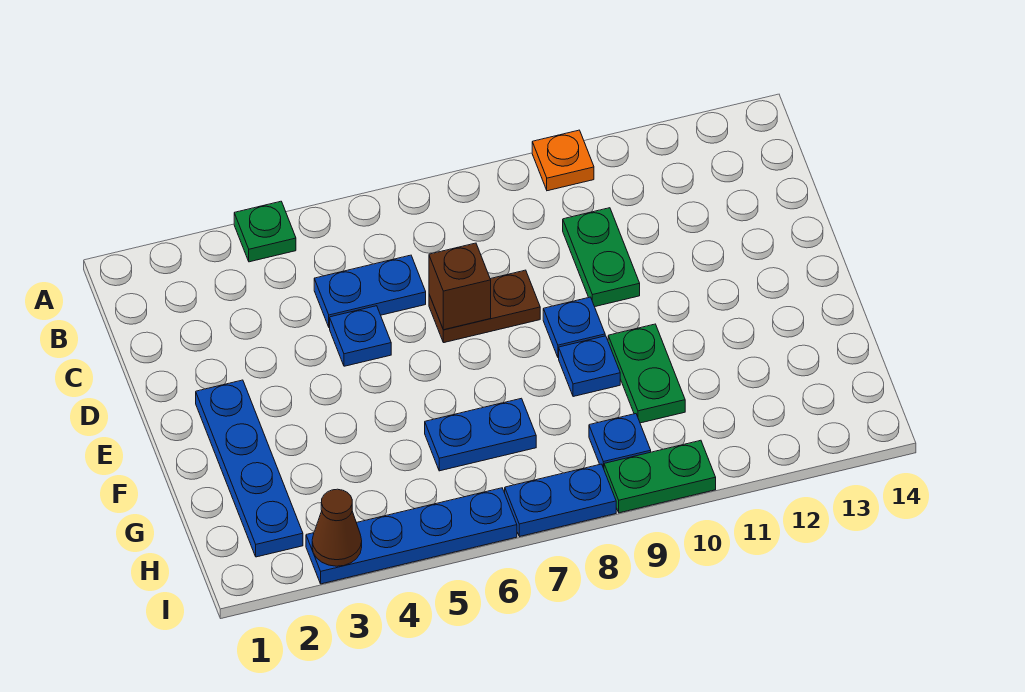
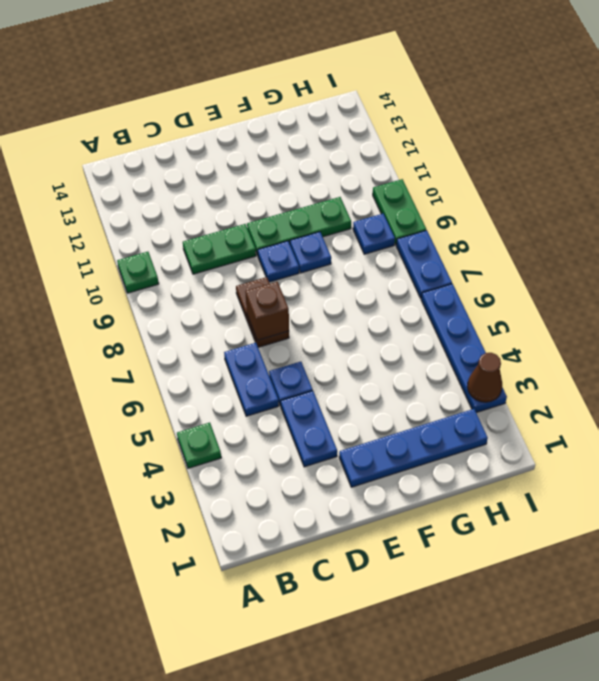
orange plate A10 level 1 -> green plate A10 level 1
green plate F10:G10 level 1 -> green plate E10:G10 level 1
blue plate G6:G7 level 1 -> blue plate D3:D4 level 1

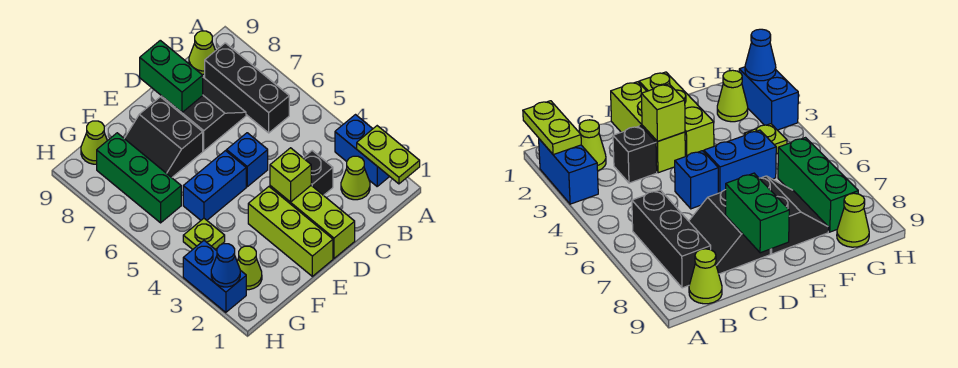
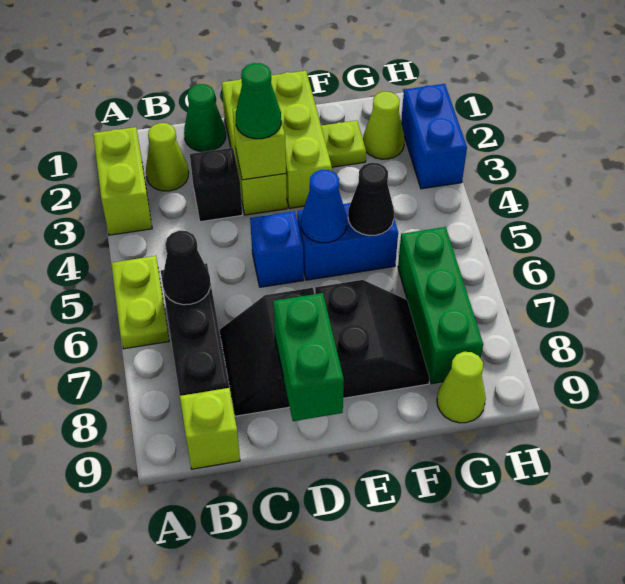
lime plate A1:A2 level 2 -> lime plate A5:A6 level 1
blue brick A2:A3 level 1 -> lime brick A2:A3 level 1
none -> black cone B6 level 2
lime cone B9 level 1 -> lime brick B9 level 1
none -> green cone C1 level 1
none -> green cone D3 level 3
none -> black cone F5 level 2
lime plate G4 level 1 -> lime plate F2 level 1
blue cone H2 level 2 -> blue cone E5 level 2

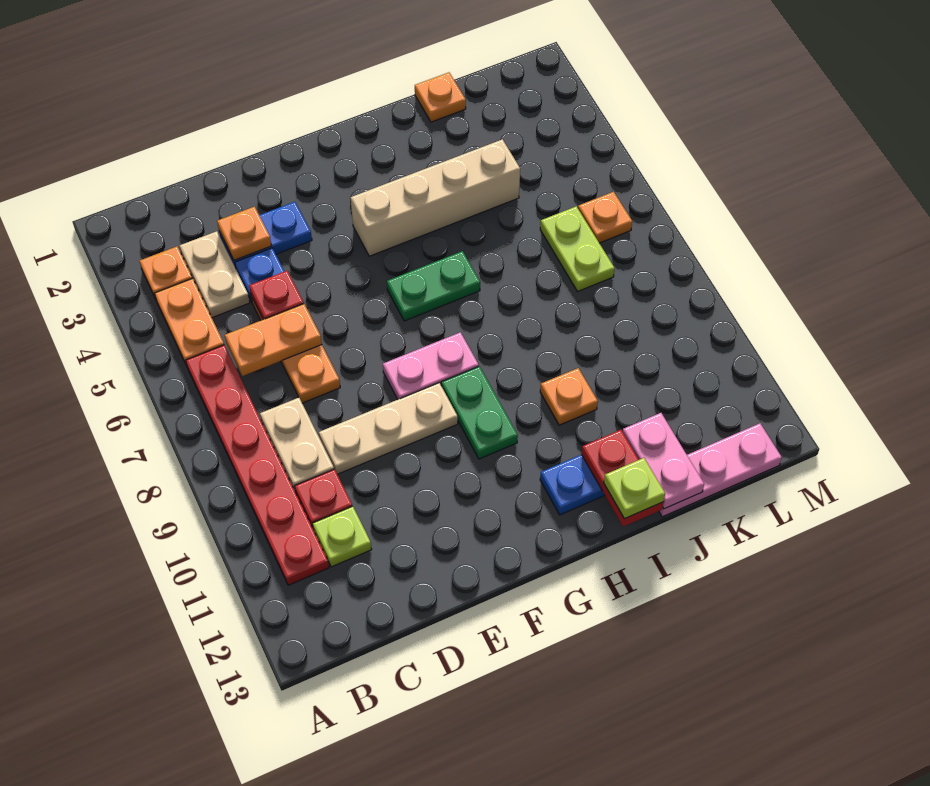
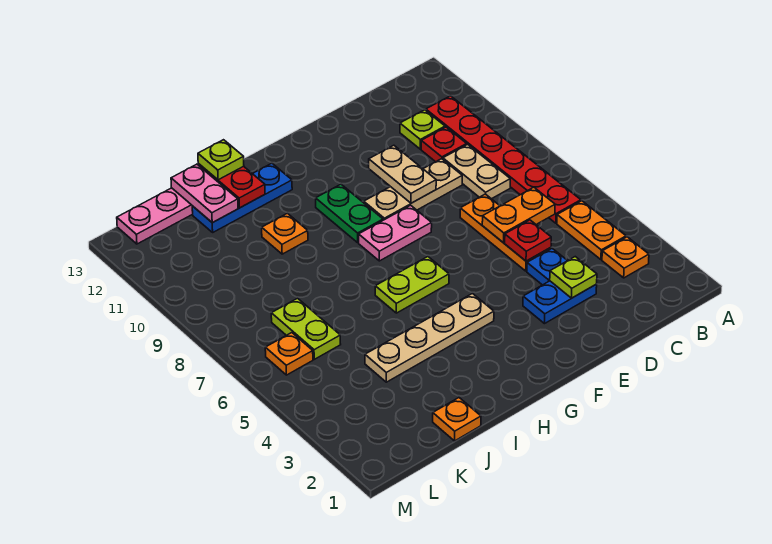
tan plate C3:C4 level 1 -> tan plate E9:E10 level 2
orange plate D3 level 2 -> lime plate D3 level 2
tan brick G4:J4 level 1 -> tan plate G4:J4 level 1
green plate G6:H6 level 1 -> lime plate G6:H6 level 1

________

> [Prompt]: Print the records above exactly as they stand, but leave out the pictures.

> [Response]:
orange plate A10 level 1 -> green plate A10 level 1
green plate F10:G10 level 1 -> green plate E10:G10 level 1
blue plate G6:G7 level 1 -> blue plate D3:D4 level 1

lime plate A1:A2 level 2 -> lime plate A5:A6 level 1
blue brick A2:A3 level 1 -> lime brick A2:A3 level 1
none -> black cone B6 level 2
lime cone B9 level 1 -> lime brick B9 level 1
none -> green cone C1 level 1
none -> green cone D3 level 3
none -> black cone F5 level 2
lime plate G4 level 1 -> lime plate F2 level 1
blue cone H2 level 2 -> blue cone E5 level 2

tan plate C3:C4 level 1 -> tan plate E9:E10 level 2
orange plate D3 level 2 -> lime plate D3 level 2
tan brick G4:J4 level 1 -> tan plate G4:J4 level 1
green plate G6:H6 level 1 -> lime plate G6:H6 level 1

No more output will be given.